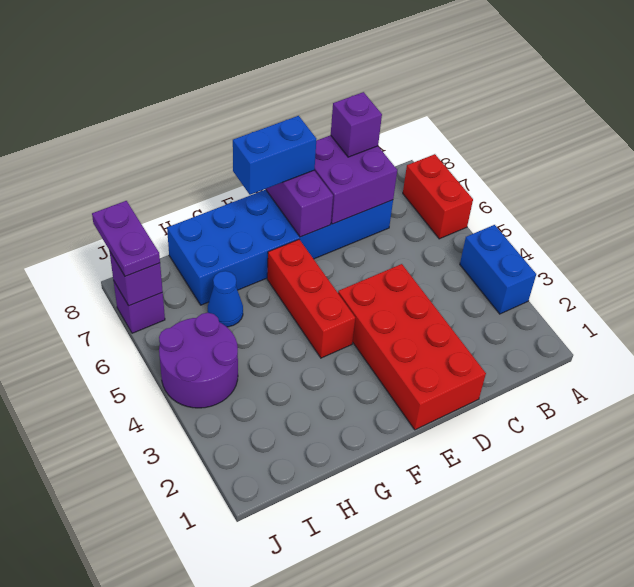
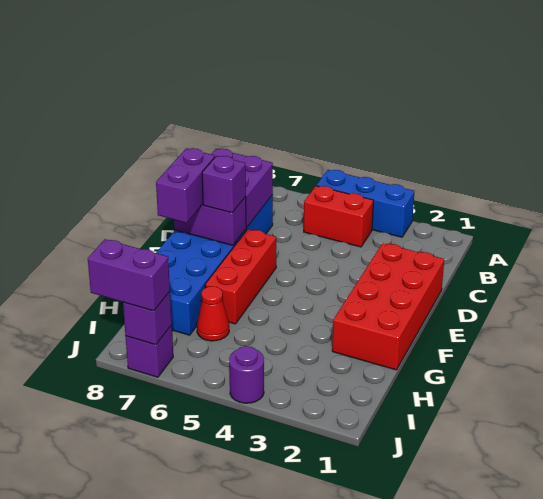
blue brick A3:A4 level 1 -> blue brick A3:A5 level 1
red brick A6:A7 level 1 -> red brick B4:B5 level 1
purple brick C8 level 3 -> purple brick E7 level 3
red brick D1:E4 level 1 -> red brick D1:G2 level 1
blue brick E8:F8 level 3 -> purple brick E8:F8 level 3
red brick F4:F6 level 1 -> red brick E6:G6 level 1
blue cone H6 level 1 -> red cone H6 level 1
purple round brick I4:J5 level 1 -> purple round brick J4 level 1
purple plate J7:J8 level 3 -> purple brick J7:J8 level 3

Task —
Whatever lies between the line containing "red brick A6:A7" and the final line above, both included, must be returned exactly.

Task result —
red brick A6:A7 level 1 -> red brick B4:B5 level 1
purple brick C8 level 3 -> purple brick E7 level 3
red brick D1:E4 level 1 -> red brick D1:G2 level 1
blue brick E8:F8 level 3 -> purple brick E8:F8 level 3
red brick F4:F6 level 1 -> red brick E6:G6 level 1
blue cone H6 level 1 -> red cone H6 level 1
purple round brick I4:J5 level 1 -> purple round brick J4 level 1
purple plate J7:J8 level 3 -> purple brick J7:J8 level 3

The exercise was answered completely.